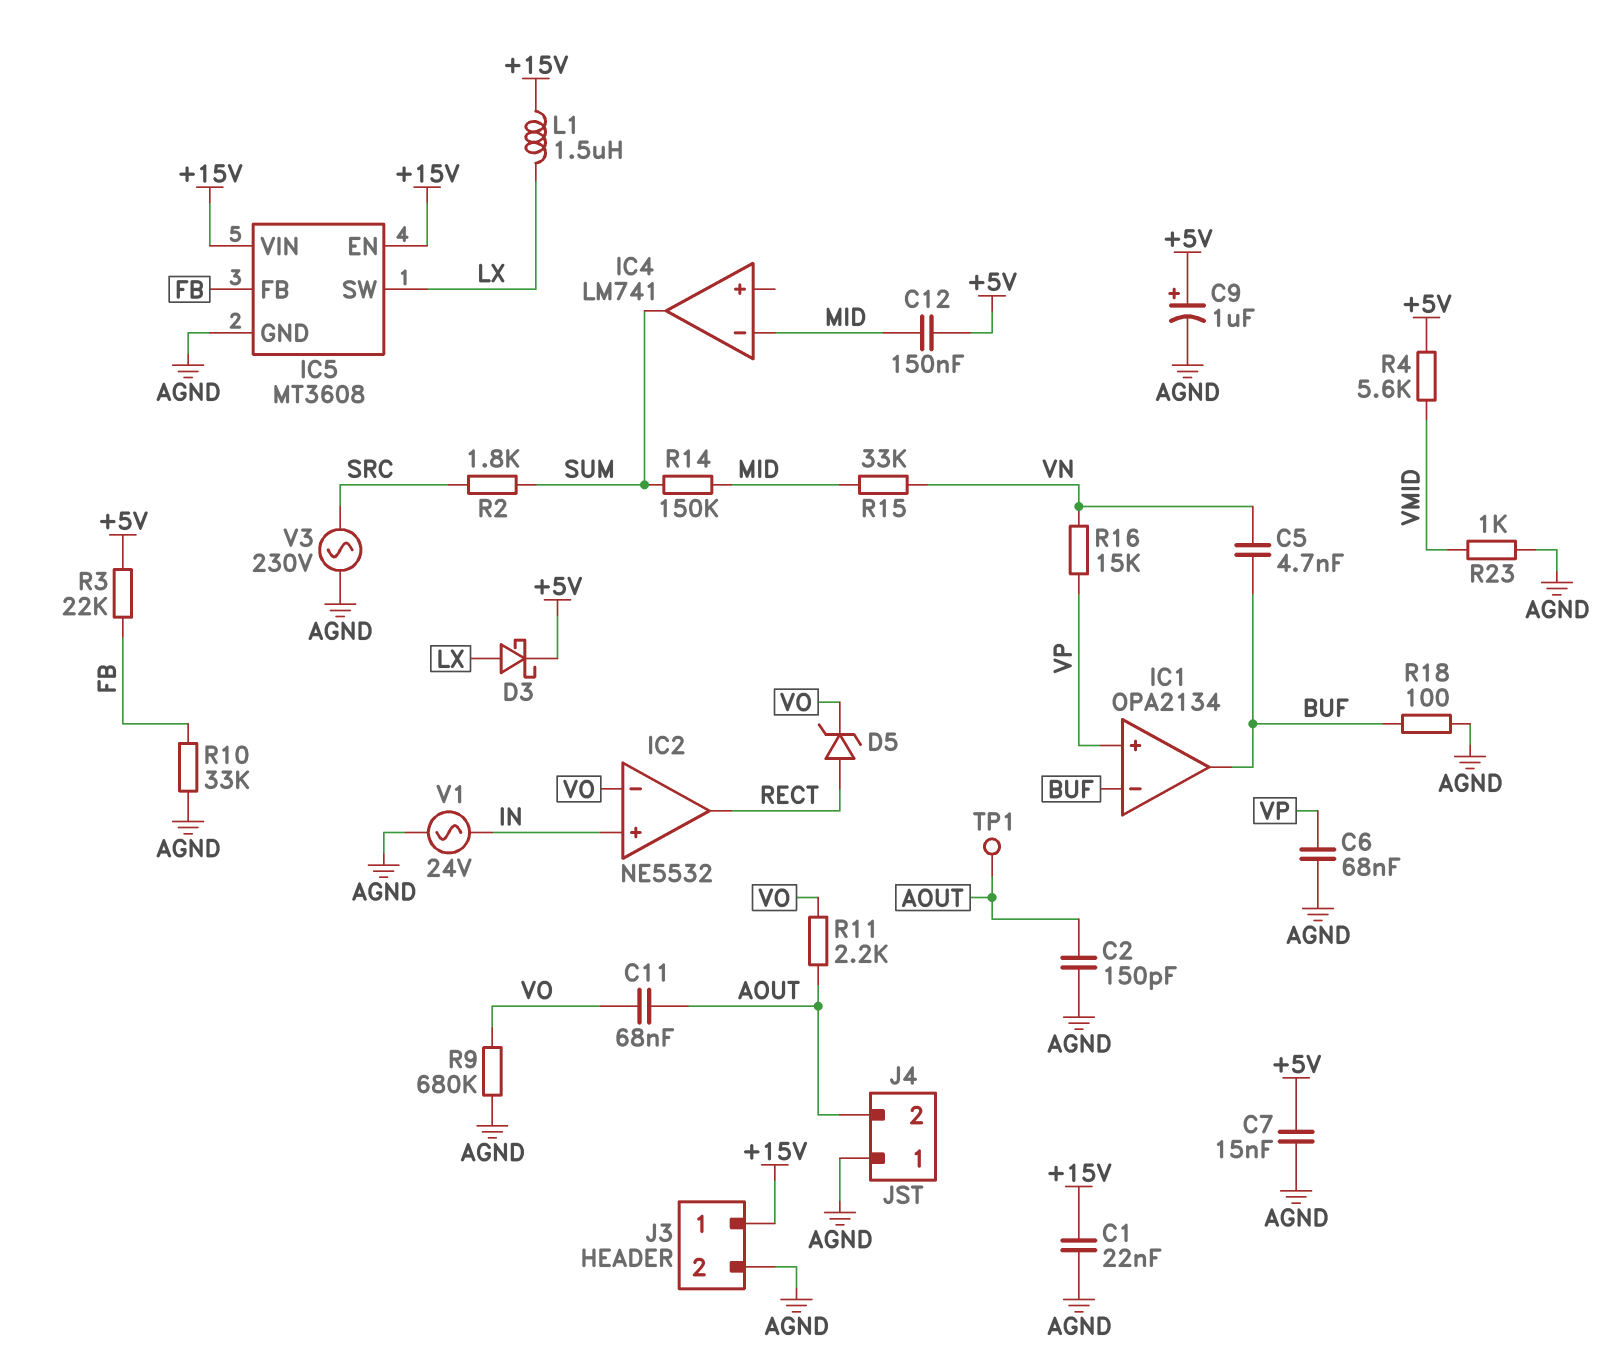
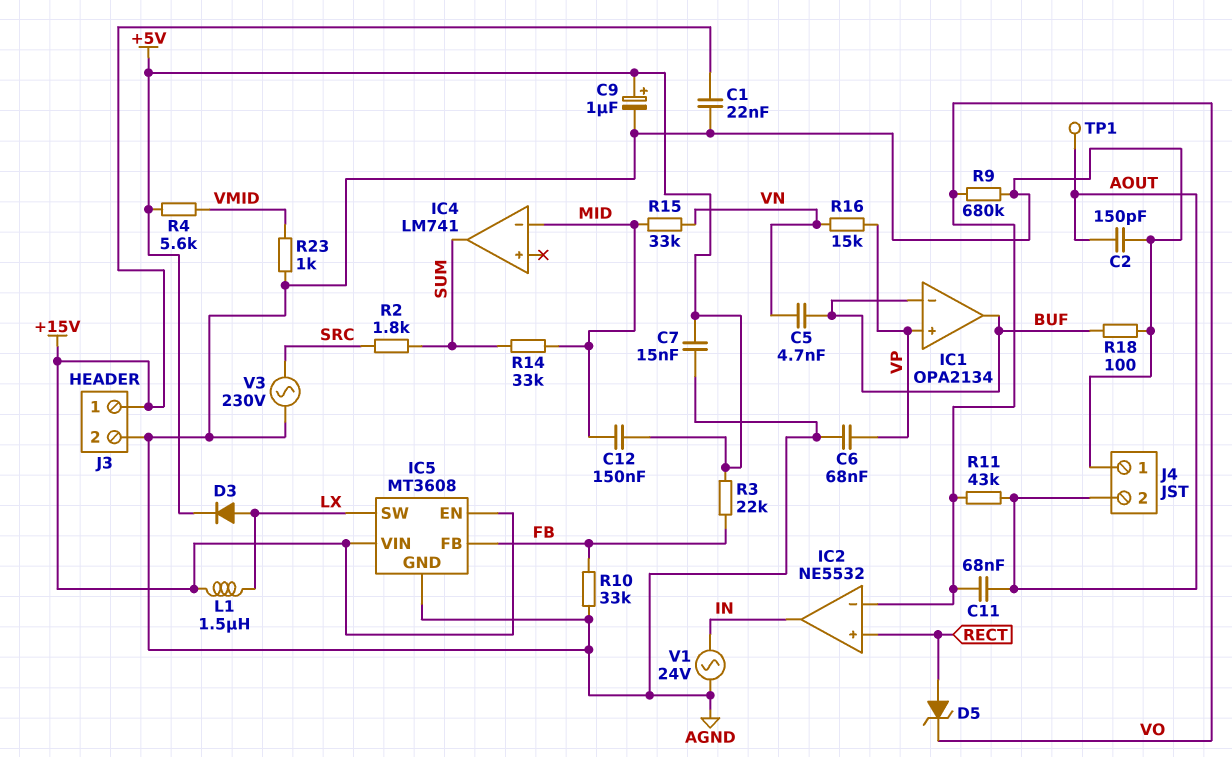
D3: schottky (A LX, K +5V) -> diode (A LX, K +5V)
IC2 pin in+: IN -> RECT
IC2 pin out: RECT -> IN
R11: 2.2k (AOUT, VO) -> 43k (AOUT, VO)
R14: 150k (MID, SUM) -> 33k (MID, SUM)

--*--

DIRECTIONS: Print out the records in full and exactly, dropping every picture.

COMPLETED EXERCISE:
D3: schottky (A LX, K +5V) -> diode (A LX, K +5V)
IC2 pin in+: IN -> RECT
IC2 pin out: RECT -> IN
R11: 2.2k (AOUT, VO) -> 43k (AOUT, VO)
R14: 150k (MID, SUM) -> 33k (MID, SUM)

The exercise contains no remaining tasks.